## Task goal
For this exercise, repeat exactly the lines below starting at the line holding "green triangle: (31, 24) -> (36, 22), moved" and ending at the line holding "yellow square: (29, 62)", both included, with no extra lines and no pictures.

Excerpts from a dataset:
>>>

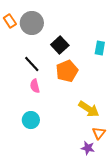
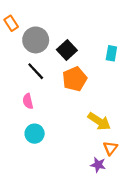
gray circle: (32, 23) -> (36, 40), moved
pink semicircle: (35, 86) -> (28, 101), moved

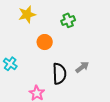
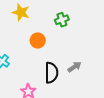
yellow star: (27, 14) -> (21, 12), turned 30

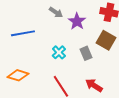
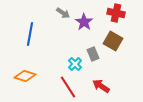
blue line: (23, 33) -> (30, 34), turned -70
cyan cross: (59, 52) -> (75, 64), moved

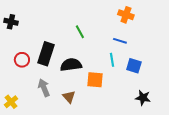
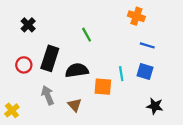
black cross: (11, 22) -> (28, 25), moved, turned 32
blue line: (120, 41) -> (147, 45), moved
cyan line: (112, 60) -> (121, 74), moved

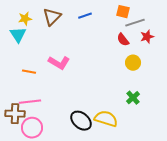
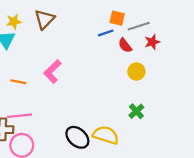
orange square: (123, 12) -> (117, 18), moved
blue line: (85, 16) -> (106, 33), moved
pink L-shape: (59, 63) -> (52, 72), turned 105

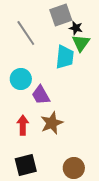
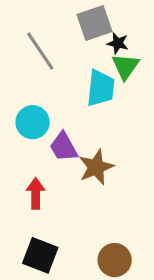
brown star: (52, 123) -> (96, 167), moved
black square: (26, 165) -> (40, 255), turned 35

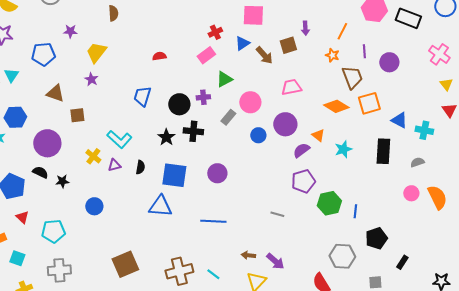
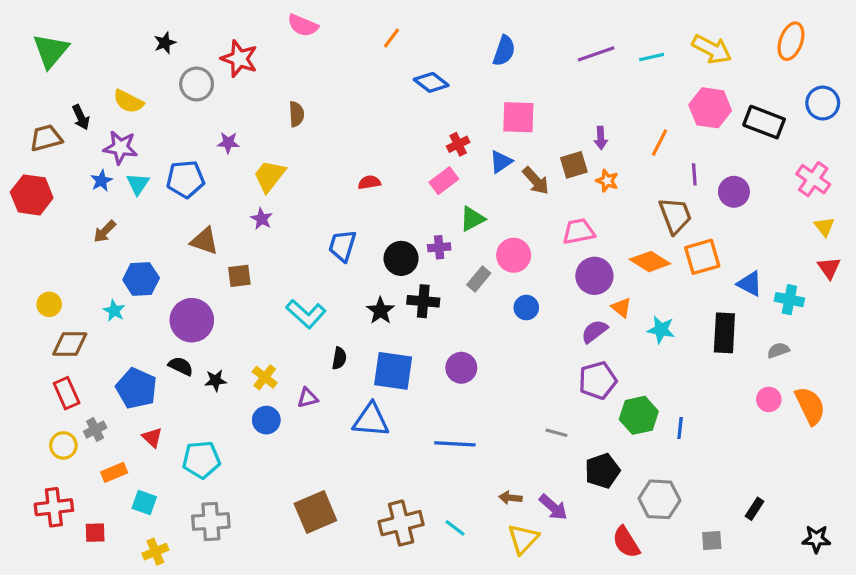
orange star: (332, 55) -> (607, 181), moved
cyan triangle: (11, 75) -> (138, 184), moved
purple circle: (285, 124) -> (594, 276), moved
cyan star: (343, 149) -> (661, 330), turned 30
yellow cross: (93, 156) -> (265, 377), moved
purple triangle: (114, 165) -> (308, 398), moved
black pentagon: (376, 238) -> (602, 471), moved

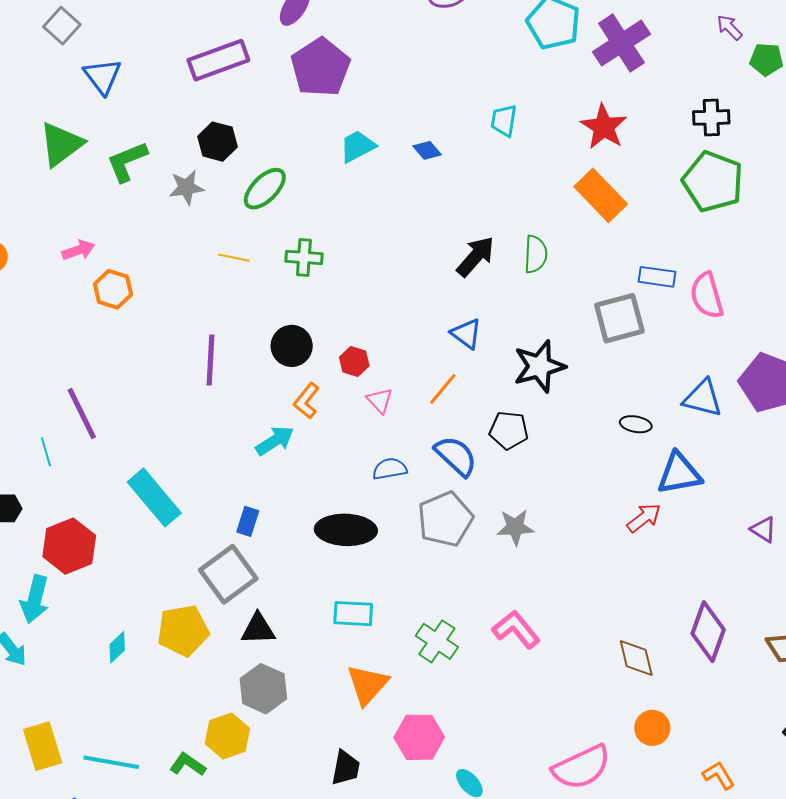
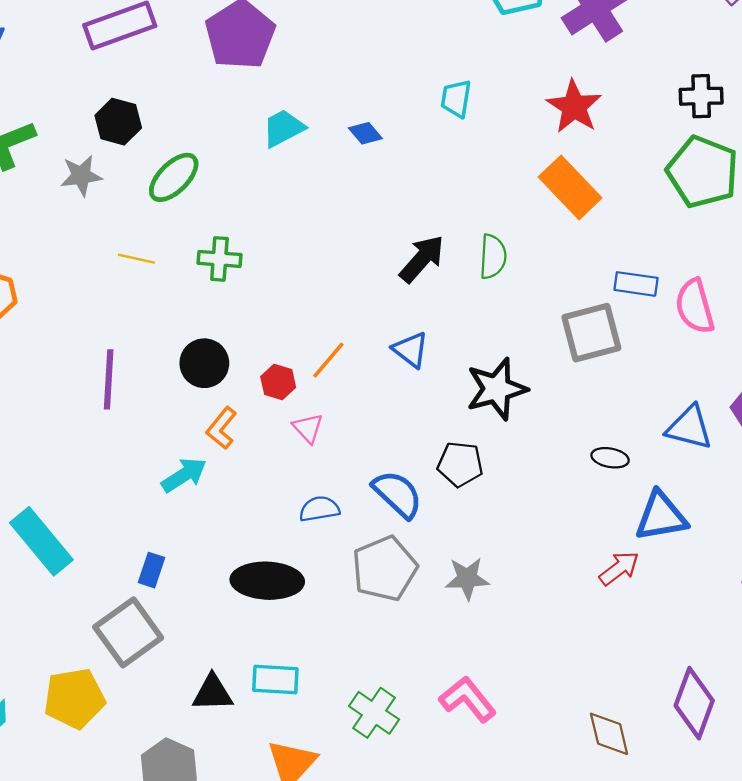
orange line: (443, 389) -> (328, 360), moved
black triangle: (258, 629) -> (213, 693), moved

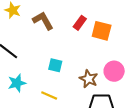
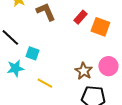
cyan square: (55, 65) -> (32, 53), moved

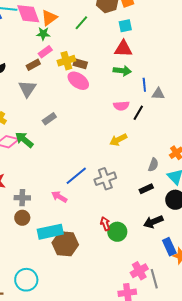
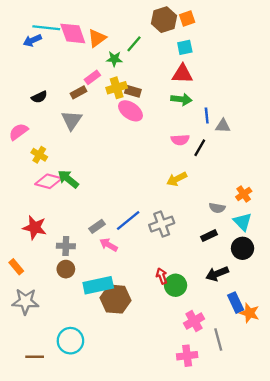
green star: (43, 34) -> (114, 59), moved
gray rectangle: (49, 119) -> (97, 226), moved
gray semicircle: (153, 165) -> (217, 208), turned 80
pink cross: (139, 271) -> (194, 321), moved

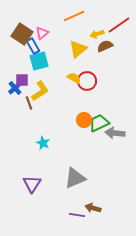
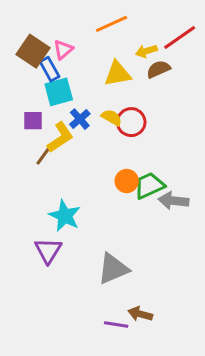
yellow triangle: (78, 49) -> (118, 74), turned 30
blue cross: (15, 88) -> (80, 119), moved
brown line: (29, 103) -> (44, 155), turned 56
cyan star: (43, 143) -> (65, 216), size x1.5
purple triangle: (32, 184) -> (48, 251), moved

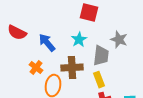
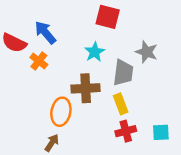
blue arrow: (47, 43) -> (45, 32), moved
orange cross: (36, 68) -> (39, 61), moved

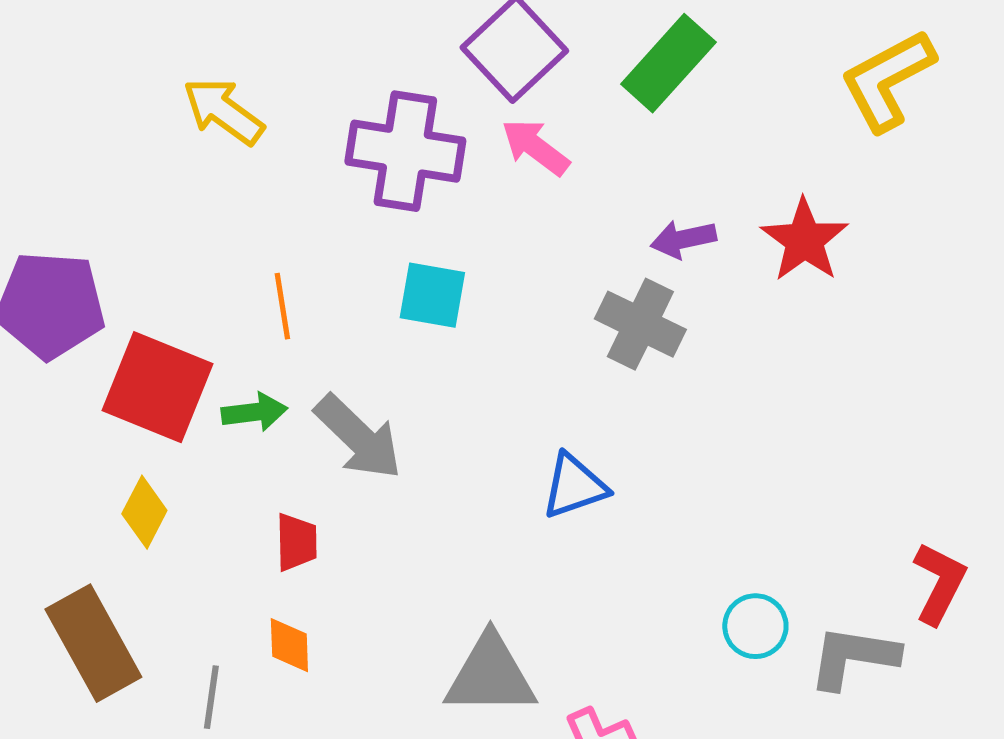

<<<
>>>

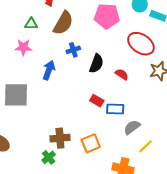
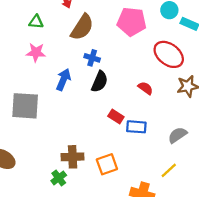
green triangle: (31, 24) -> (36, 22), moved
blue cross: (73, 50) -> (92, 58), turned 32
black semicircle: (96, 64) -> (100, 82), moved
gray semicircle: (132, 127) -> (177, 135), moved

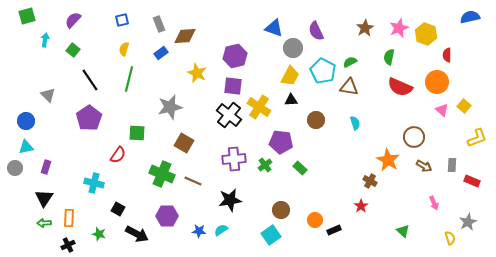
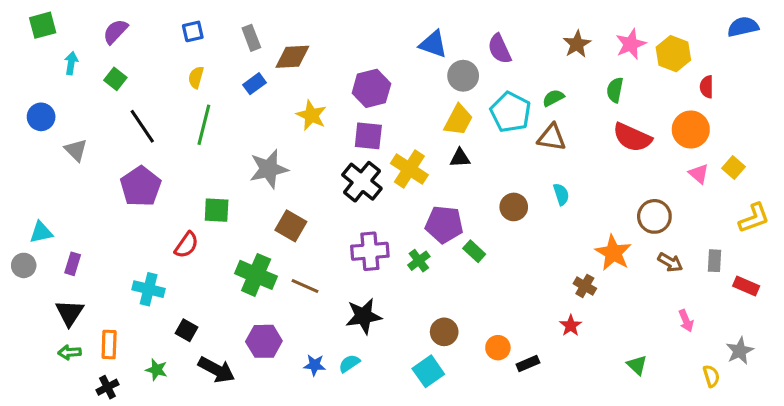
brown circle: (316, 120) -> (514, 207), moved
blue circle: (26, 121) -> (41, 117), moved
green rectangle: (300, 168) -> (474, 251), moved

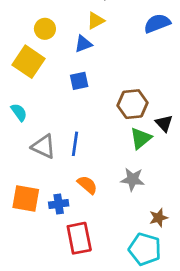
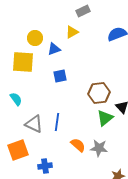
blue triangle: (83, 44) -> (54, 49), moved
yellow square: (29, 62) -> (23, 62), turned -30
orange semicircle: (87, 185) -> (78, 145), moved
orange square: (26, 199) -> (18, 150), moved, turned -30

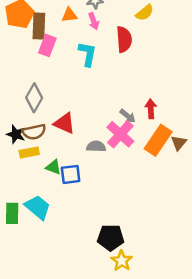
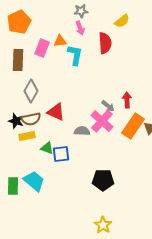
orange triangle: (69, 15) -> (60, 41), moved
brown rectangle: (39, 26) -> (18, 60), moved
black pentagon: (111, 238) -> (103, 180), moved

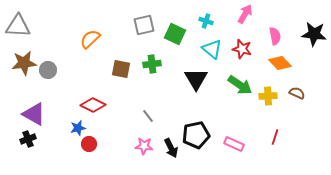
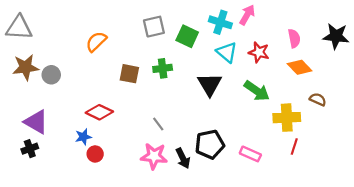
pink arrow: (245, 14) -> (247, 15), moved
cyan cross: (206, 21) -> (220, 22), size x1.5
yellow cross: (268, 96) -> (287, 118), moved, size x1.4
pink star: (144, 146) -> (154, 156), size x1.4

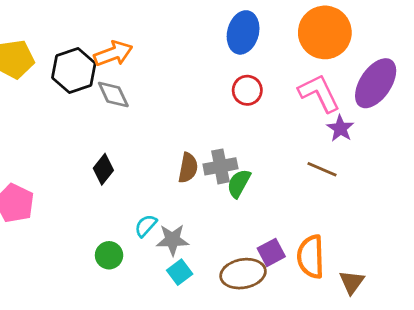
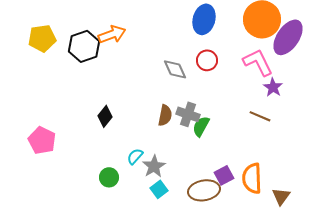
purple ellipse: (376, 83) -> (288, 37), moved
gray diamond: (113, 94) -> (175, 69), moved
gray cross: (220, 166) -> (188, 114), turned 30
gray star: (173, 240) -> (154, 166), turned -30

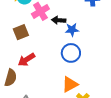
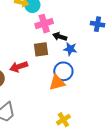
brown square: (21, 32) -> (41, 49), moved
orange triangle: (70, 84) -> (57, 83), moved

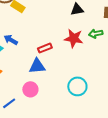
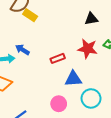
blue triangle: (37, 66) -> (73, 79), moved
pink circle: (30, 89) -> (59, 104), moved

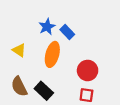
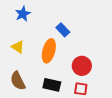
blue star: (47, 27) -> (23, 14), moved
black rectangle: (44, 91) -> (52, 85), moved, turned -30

<<<

## Response to this task
green triangle: (31, 24) -> (36, 22), moved
blue cross: (73, 50) -> (92, 58), turned 32
black semicircle: (96, 64) -> (100, 82), moved
gray semicircle: (132, 127) -> (177, 135), moved

brown circle: (316, 120) -> (514, 207), moved
blue circle: (26, 121) -> (41, 117), moved
green rectangle: (300, 168) -> (474, 251), moved

blue triangle: (83, 44) -> (54, 49), moved
yellow square: (29, 62) -> (23, 62), turned -30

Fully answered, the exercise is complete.